Exercise instructions. The word "plus" marks the lines to find; copy every such line from the data below.

# # #

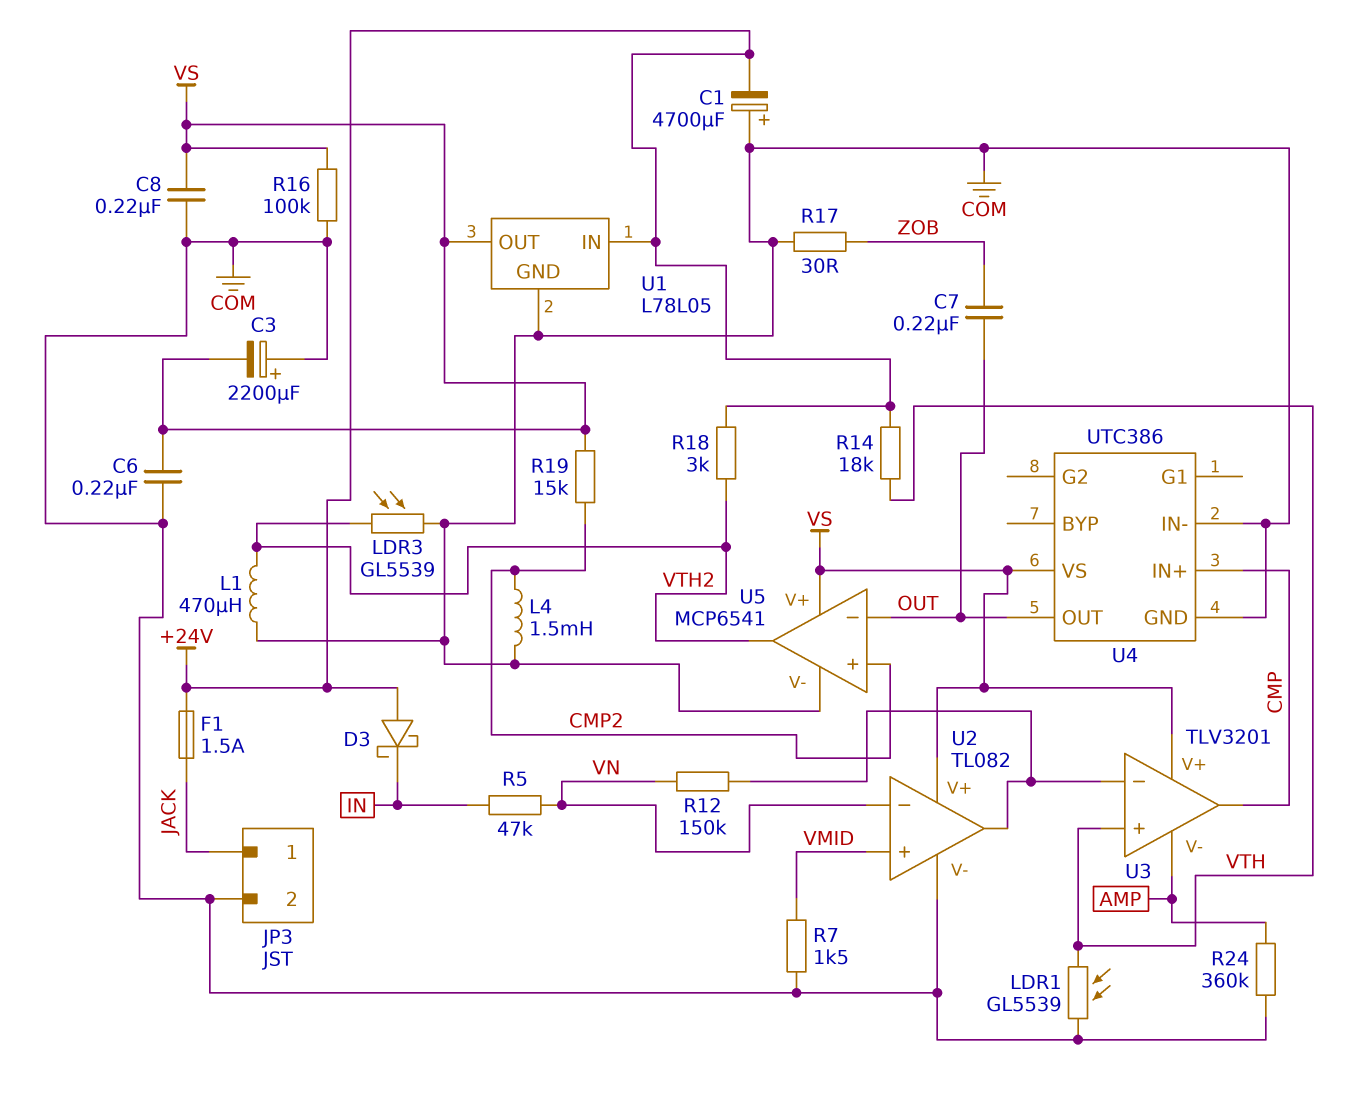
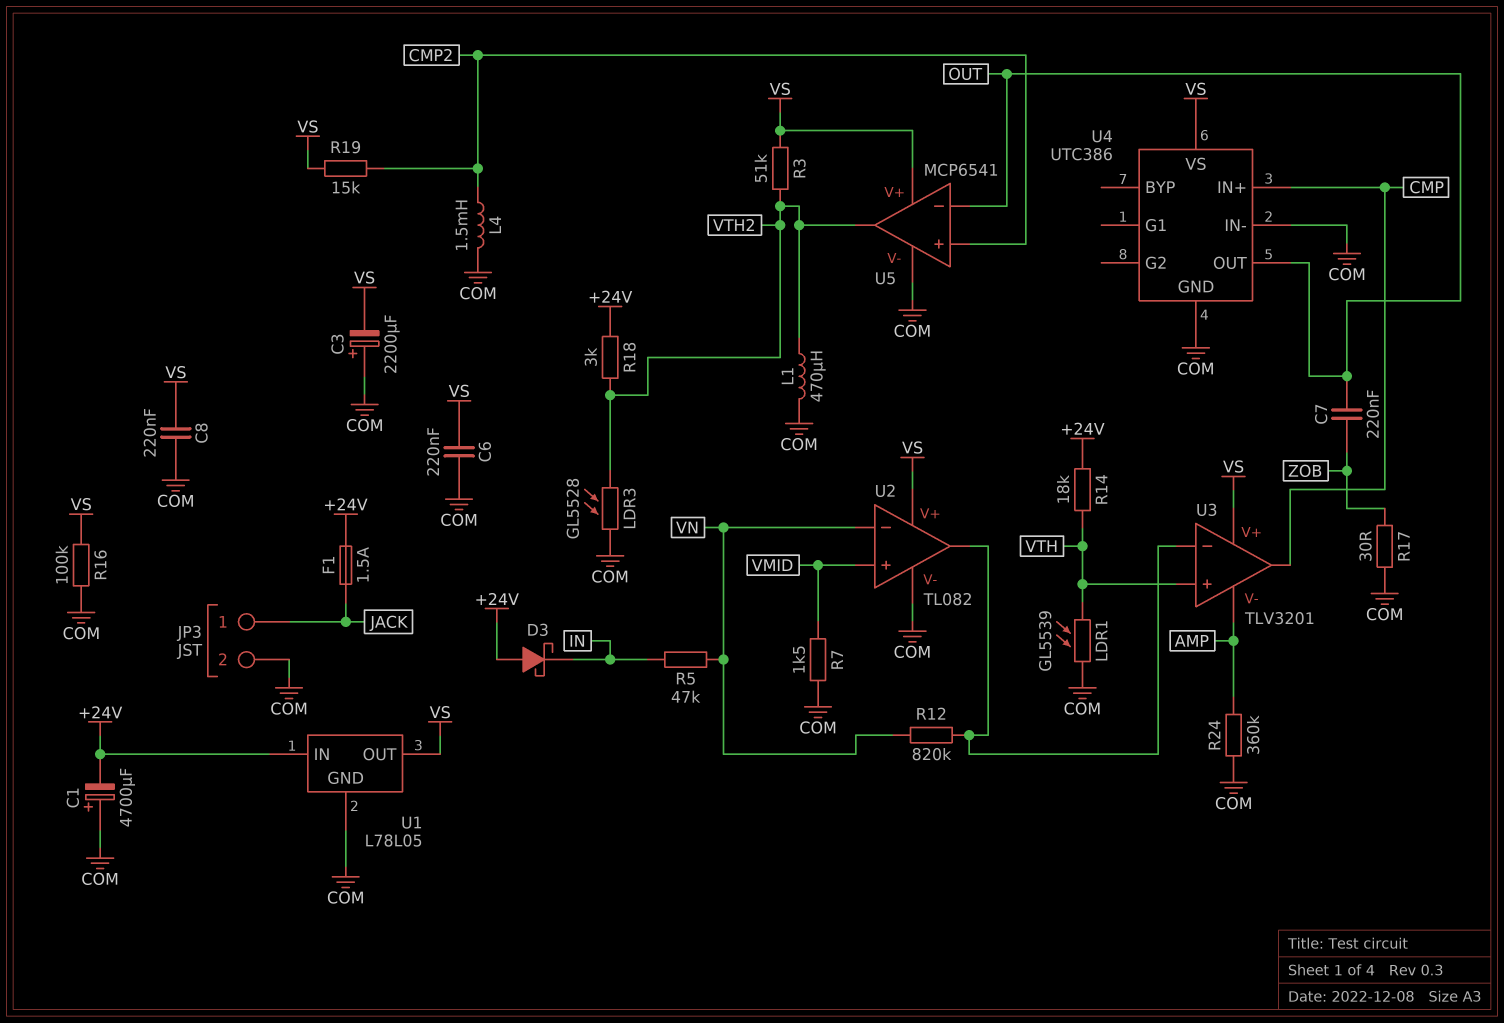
LDR3: GL5539 (COM, VTH2) -> GL5528 (COM, VTH2)
R3: none -> 51k (VS, VTH2)
R12: 150k (U2/out, VN) -> 820k (U2/out, VN)

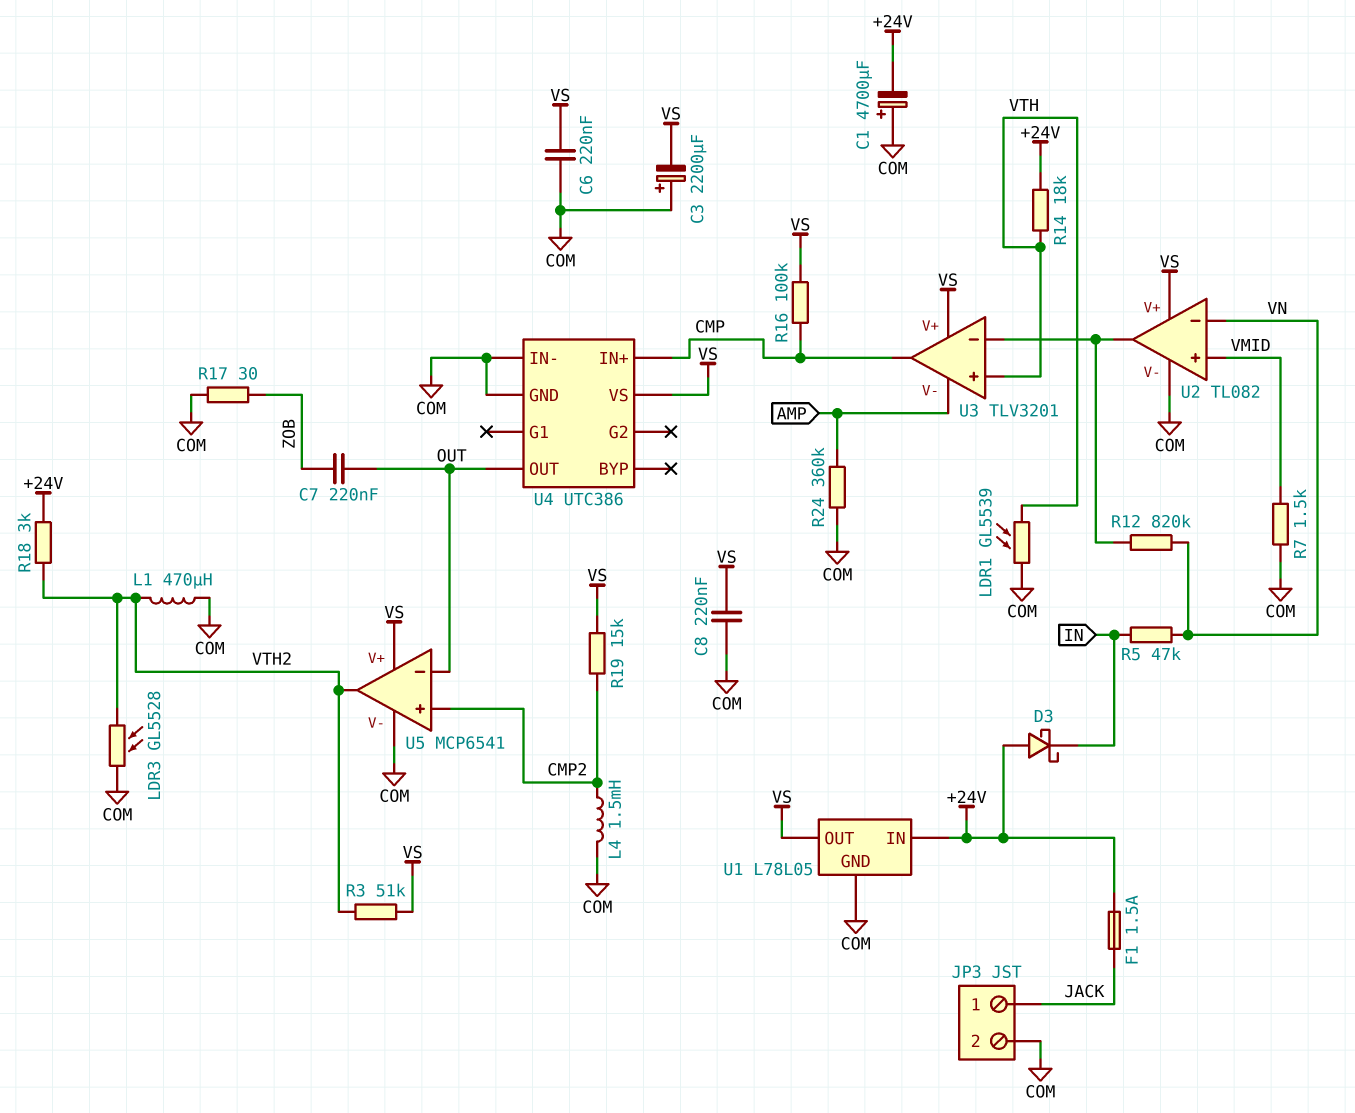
R16: 100k (COM, VS) -> 100k (CMP, VS)

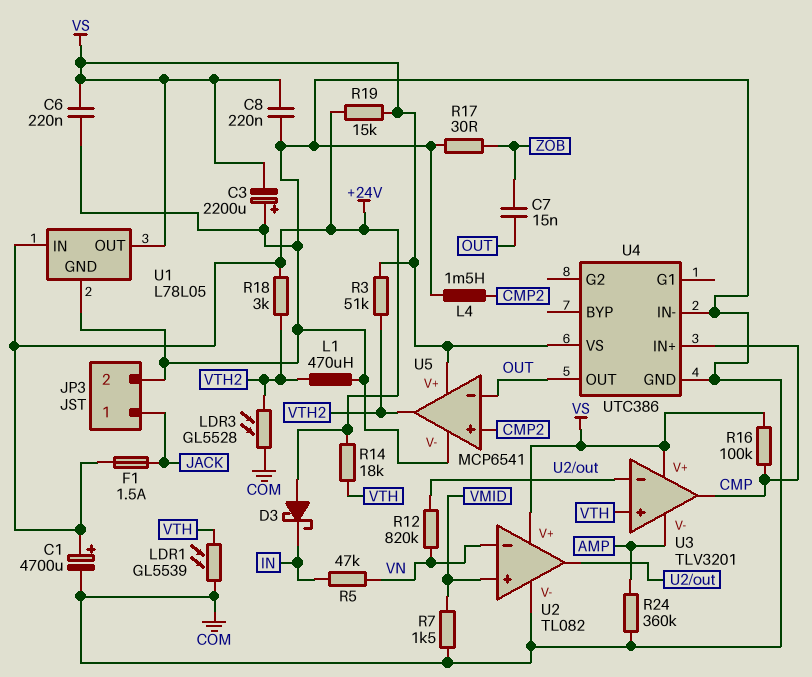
C1: 4700uF (plus COM, minus +24V) -> 4700uF (plus +24V, minus COM)
C7: 220nF (OUT, ZOB) -> 15nF (OUT, ZOB)
R19: 15k (CMP2, VS) -> 15k (+24V, VS)

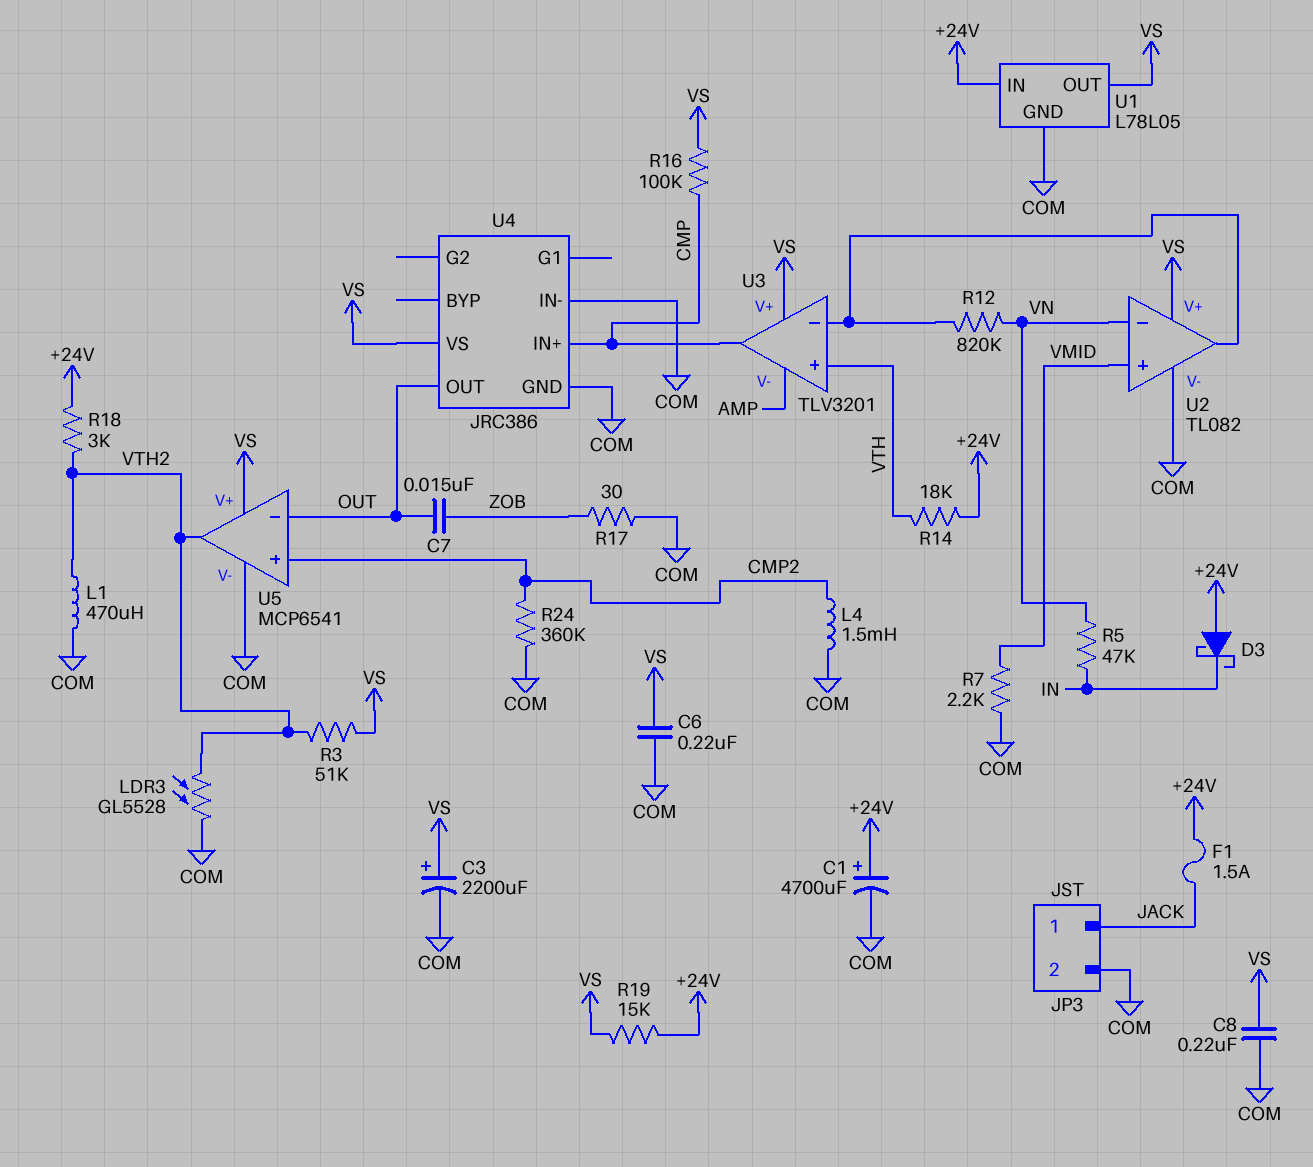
C3: 2200uF (plus COM, minus VS) -> 2200uF (plus VS, minus COM)
LDR1: GL5539 (COM, VTH) -> none
R7: 1.5k (COM, VMID) -> 2.2k (COM, VMID)
R24: 360k (AMP, COM) -> 360k (CMP2, COM)
U4: UTC386 -> JRC386

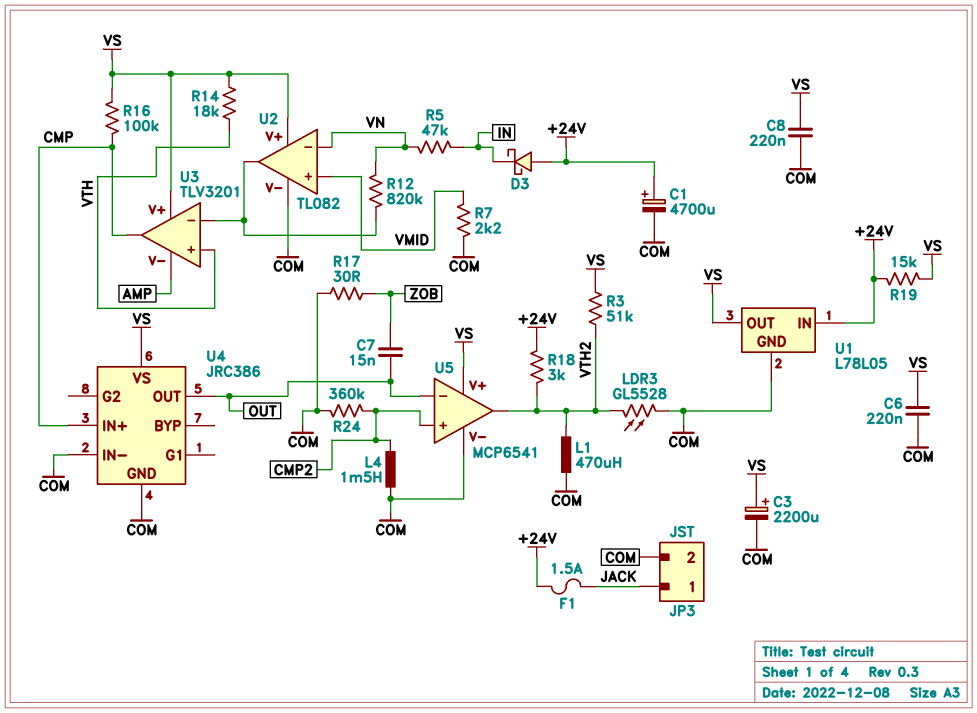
R14: 18k (+24V, VTH) -> 18k (VS, VTH)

# # #

Solution to this exercise.
C1: 4700uF (plus COM, minus +24V) -> 4700uF (plus +24V, minus COM)
C3: 2200uF (plus COM, minus VS) -> 2200uF (plus VS, minus COM)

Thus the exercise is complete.